** About this task **
Exactly the lines from the start of the entries through the line with "C3: 220uF (plus" are required in the output, with no pictures among them.
____ The data
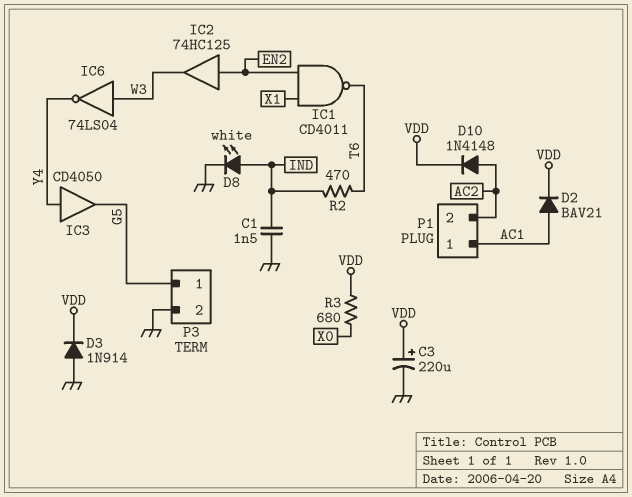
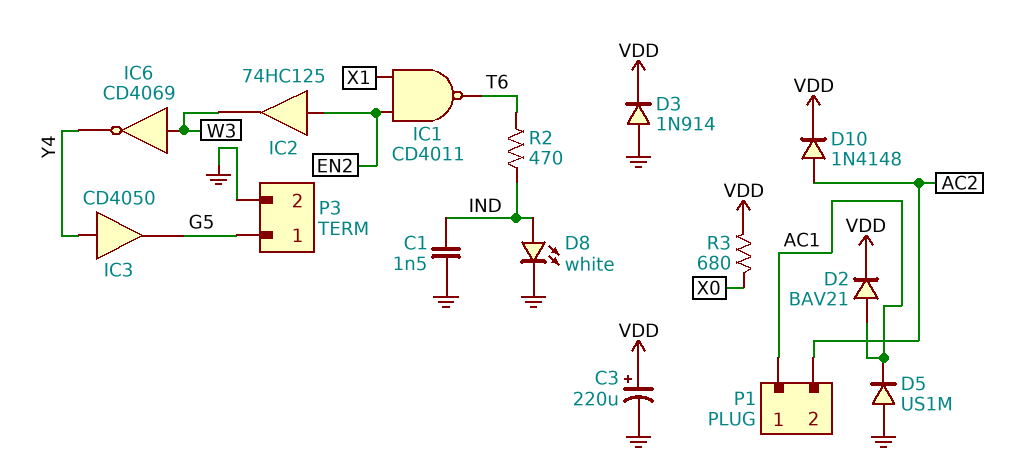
D5: none -> diode US1M (A GND, K AC1)
IC6: NOT 74LS04 (in W3, out Y4) -> NOT CD4069 (in W3, out Y4)

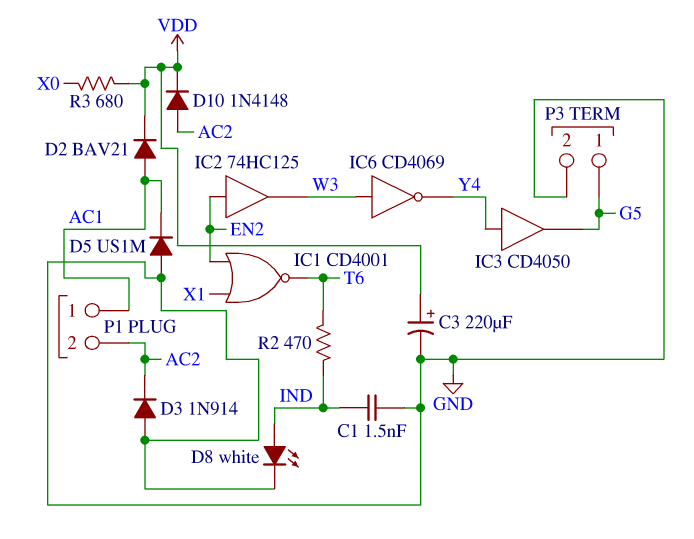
D3: diode 1N914 (A GND, K VDD) -> diode 1N914 (A GND, K AC2)
IC1: NAND CD4011 (in EN2, in X1, out T6) -> NOR CD4001 (in EN2, in X1, out T6)

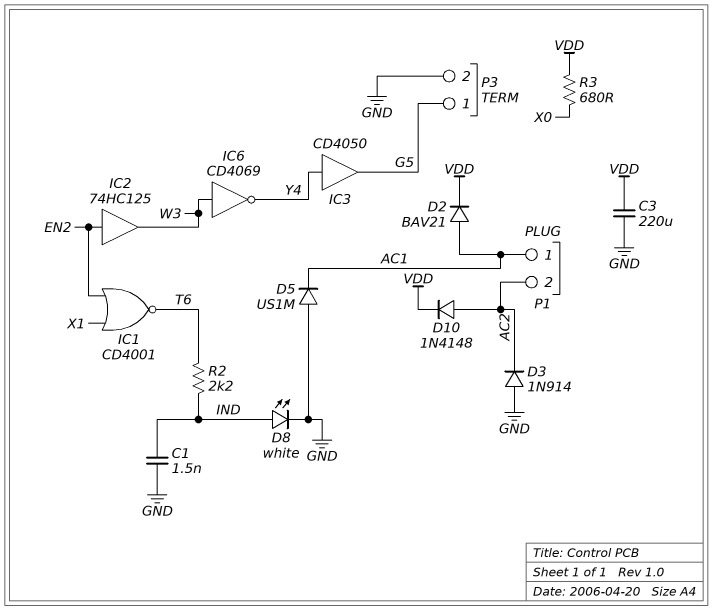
C3: 220uF (plus VDD, minus GND) -> 220uF (GND, VDD)
R2: 470 (IND, T6) -> 2.2k (IND, T6)

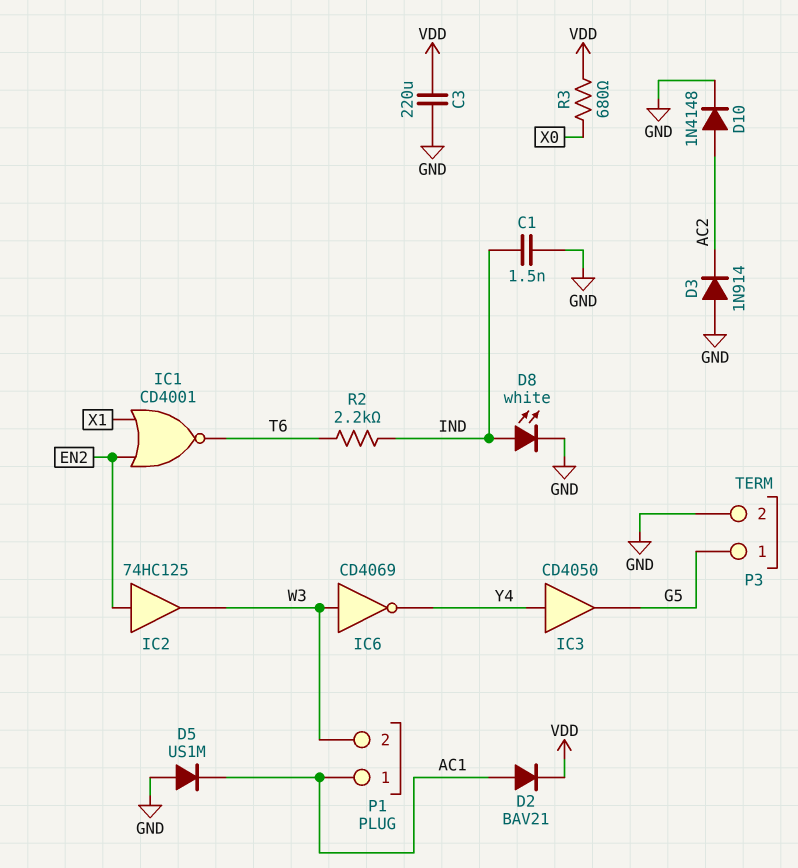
D10: diode 1N4148 (A AC2, K VDD) -> diode 1N4148 (A AC2, K GND)
P1 pin 2: AC2 -> W3

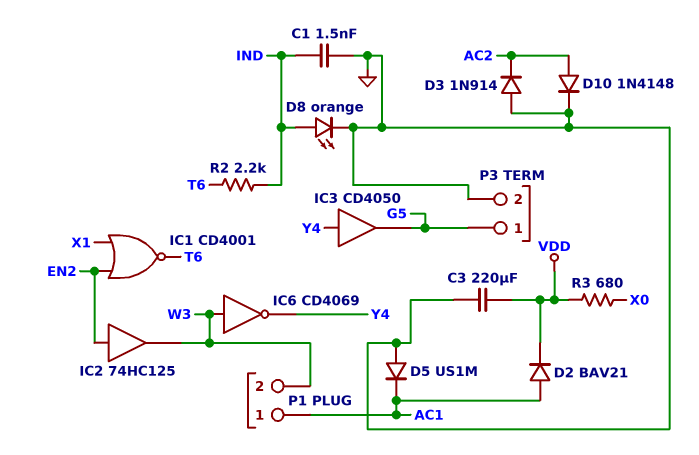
D8: LED white (A IND, K GND) -> LED orange (A IND, K GND)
________
** Written response **
D5: none -> diode US1M (A GND, K AC1)
IC6: NOT 74LS04 (in W3, out Y4) -> NOT CD4069 (in W3, out Y4)

D3: diode 1N914 (A GND, K VDD) -> diode 1N914 (A GND, K AC2)
IC1: NAND CD4011 (in EN2, in X1, out T6) -> NOR CD4001 (in EN2, in X1, out T6)

C3: 220uF (plus VDD, minus GND) -> 220uF (GND, VDD)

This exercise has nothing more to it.